### Problem description
Reproduce the records below, swapping each occurrence of "black matte jacket" for "dark wool coat" and leaving everything else unchanged.

[Stored items]
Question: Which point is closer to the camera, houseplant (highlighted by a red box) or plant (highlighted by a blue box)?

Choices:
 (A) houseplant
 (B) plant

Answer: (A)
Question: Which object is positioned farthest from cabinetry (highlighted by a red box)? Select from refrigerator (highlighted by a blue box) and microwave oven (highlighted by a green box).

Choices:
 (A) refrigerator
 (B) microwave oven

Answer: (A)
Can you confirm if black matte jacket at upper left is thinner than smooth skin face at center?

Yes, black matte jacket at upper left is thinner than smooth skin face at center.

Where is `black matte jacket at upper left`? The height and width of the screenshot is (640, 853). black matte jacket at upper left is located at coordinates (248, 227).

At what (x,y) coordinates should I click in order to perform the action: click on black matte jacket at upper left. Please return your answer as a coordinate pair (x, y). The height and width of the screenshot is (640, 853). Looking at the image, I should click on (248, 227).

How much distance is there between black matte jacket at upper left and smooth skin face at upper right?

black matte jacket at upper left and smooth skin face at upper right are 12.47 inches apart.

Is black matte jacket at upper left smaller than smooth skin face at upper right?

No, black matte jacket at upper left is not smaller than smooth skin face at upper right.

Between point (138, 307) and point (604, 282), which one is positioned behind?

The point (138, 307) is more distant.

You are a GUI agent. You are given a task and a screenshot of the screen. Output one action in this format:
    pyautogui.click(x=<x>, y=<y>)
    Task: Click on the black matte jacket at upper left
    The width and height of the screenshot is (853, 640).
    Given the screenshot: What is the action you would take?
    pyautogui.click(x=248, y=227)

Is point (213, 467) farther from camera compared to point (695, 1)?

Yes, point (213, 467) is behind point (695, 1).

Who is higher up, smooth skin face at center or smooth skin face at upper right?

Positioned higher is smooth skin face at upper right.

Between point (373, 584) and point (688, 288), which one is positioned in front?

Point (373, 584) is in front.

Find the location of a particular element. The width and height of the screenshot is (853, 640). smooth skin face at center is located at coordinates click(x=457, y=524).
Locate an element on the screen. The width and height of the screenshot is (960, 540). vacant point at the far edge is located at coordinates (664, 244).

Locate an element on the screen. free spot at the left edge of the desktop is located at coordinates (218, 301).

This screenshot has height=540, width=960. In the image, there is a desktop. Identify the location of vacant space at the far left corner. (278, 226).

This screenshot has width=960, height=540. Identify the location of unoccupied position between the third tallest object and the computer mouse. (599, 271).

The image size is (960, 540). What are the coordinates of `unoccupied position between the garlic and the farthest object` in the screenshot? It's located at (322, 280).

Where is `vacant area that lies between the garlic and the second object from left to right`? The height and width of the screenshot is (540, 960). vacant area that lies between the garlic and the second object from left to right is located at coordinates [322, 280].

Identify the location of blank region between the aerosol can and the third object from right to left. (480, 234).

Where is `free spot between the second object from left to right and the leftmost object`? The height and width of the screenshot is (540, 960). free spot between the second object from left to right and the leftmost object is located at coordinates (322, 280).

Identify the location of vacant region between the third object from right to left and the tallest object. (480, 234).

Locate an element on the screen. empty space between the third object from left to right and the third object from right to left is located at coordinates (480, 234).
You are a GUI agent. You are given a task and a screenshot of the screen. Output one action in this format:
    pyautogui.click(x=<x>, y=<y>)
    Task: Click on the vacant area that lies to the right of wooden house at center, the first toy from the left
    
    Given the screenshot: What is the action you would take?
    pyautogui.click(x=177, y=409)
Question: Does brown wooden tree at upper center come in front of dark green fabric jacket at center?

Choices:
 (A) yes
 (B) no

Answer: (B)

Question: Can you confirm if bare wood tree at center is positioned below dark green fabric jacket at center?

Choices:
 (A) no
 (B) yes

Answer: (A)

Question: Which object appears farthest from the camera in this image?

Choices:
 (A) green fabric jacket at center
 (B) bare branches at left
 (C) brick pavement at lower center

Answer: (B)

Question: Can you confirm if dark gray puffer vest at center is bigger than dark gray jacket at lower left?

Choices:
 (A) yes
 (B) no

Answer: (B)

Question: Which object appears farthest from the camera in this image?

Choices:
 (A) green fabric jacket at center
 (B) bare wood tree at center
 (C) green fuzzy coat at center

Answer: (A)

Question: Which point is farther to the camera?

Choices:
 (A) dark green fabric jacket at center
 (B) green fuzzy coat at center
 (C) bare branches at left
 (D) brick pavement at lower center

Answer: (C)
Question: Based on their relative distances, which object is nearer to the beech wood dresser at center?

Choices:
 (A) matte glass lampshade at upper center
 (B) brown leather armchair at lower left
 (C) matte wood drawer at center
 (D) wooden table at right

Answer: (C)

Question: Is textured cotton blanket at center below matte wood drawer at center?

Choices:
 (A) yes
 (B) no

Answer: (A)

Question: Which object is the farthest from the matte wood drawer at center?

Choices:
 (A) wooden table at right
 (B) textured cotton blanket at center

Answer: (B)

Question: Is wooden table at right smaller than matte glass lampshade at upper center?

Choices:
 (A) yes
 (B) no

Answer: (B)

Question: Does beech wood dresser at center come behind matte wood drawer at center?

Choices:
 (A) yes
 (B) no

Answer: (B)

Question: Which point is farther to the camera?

### Answer section
Question: Which point is closer to the camera, houseplant (highlighted by a red box) or plant (highlighted by a blue box)?

Choices:
 (A) houseplant
 (B) plant

Answer: (A)
Question: Which object is positioned farthest from cabinetry (highlighted by a red box)? Select from refrigerator (highlighted by a blue box) and microwave oven (highlighted by a green box).

Choices:
 (A) refrigerator
 (B) microwave oven

Answer: (A)
Can you confirm if dark wool coat at upper left is thinner than smooth skin face at center?

Yes, dark wool coat at upper left is thinner than smooth skin face at center.

Where is `dark wool coat at upper left`? The height and width of the screenshot is (640, 853). dark wool coat at upper left is located at coordinates (248, 227).

At what (x,y) coordinates should I click in order to perform the action: click on dark wool coat at upper left. Please return your answer as a coordinate pair (x, y). The height and width of the screenshot is (640, 853). Looking at the image, I should click on (248, 227).

How much distance is there between dark wool coat at upper left and smooth skin face at upper right?

dark wool coat at upper left and smooth skin face at upper right are 12.47 inches apart.

Is dark wool coat at upper left smaller than smooth skin face at upper right?

No, dark wool coat at upper left is not smaller than smooth skin face at upper right.

Between point (138, 307) and point (604, 282), which one is positioned behind?

The point (138, 307) is more distant.

You are a GUI agent. You are given a task and a screenshot of the screen. Output one action in this format:
    pyautogui.click(x=<x>, y=<y>)
    Task: Click on the dark wool coat at upper left
    The width and height of the screenshot is (853, 640).
    Given the screenshot: What is the action you would take?
    pyautogui.click(x=248, y=227)

Is point (213, 467) farther from camera compared to point (695, 1)?

Yes, point (213, 467) is behind point (695, 1).

Who is higher up, smooth skin face at center or smooth skin face at upper right?

Positioned higher is smooth skin face at upper right.

Between point (373, 584) and point (688, 288), which one is positioned in front?

Point (373, 584) is in front.

Find the location of a particular element. The width and height of the screenshot is (853, 640). smooth skin face at center is located at coordinates click(x=457, y=524).
Locate an element on the screen. The width and height of the screenshot is (960, 540). vacant point at the far edge is located at coordinates (664, 244).

Locate an element on the screen. free spot at the left edge of the desktop is located at coordinates (218, 301).

This screenshot has height=540, width=960. In the image, there is a desktop. Identify the location of vacant space at the far left corner. (278, 226).

This screenshot has width=960, height=540. Identify the location of unoccupied position between the third tallest object and the computer mouse. (599, 271).

The image size is (960, 540). What are the coordinates of `unoccupied position between the garlic and the farthest object` in the screenshot? It's located at (322, 280).

Where is `vacant area that lies between the garlic and the second object from left to right`? The height and width of the screenshot is (540, 960). vacant area that lies between the garlic and the second object from left to right is located at coordinates [322, 280].

Identify the location of blank region between the aerosol can and the third object from right to left. (480, 234).

Where is `free spot between the second object from left to right and the leftmost object`? The height and width of the screenshot is (540, 960). free spot between the second object from left to right and the leftmost object is located at coordinates (322, 280).

Identify the location of vacant region between the third object from right to left and the tallest object. (480, 234).

Locate an element on the screen. empty space between the third object from left to right and the third object from right to left is located at coordinates (480, 234).
You are a GUI agent. You are given a task and a screenshot of the screen. Output one action in this format:
    pyautogui.click(x=<x>, y=<y>)
    Task: Click on the vacant area that lies to the right of wooden house at center, the first toy from the left
    
    Given the screenshot: What is the action you would take?
    pyautogui.click(x=177, y=409)
Question: Does brown wooden tree at upper center come in front of dark green fabric jacket at center?

Choices:
 (A) yes
 (B) no

Answer: (B)

Question: Can you confirm if bare wood tree at center is positioned below dark green fabric jacket at center?

Choices:
 (A) no
 (B) yes

Answer: (A)

Question: Which object appears farthest from the camera in this image?

Choices:
 (A) green fabric jacket at center
 (B) bare branches at left
 (C) brick pavement at lower center

Answer: (B)

Question: Can you confirm if dark gray puffer vest at center is bigger than dark gray jacket at lower left?

Choices:
 (A) yes
 (B) no

Answer: (B)

Question: Which object appears farthest from the camera in this image?

Choices:
 (A) green fabric jacket at center
 (B) bare wood tree at center
 (C) green fuzzy coat at center

Answer: (A)

Question: Which point is farther to the camera?

Choices:
 (A) dark green fabric jacket at center
 (B) green fuzzy coat at center
 (C) bare branches at left
 (D) brick pavement at lower center

Answer: (C)
Question: Based on their relative distances, which object is nearer to the beech wood dresser at center?

Choices:
 (A) matte glass lampshade at upper center
 (B) brown leather armchair at lower left
 (C) matte wood drawer at center
 (D) wooden table at right

Answer: (C)

Question: Is textured cotton blanket at center below matte wood drawer at center?

Choices:
 (A) yes
 (B) no

Answer: (A)

Question: Which object is the farthest from the matte wood drawer at center?

Choices:
 (A) wooden table at right
 (B) textured cotton blanket at center

Answer: (B)

Question: Is wooden table at right smaller than matte glass lampshade at upper center?

Choices:
 (A) yes
 (B) no

Answer: (B)

Question: Does beech wood dresser at center come behind matte wood drawer at center?

Choices:
 (A) yes
 (B) no

Answer: (B)

Question: Which point is farther to the camera?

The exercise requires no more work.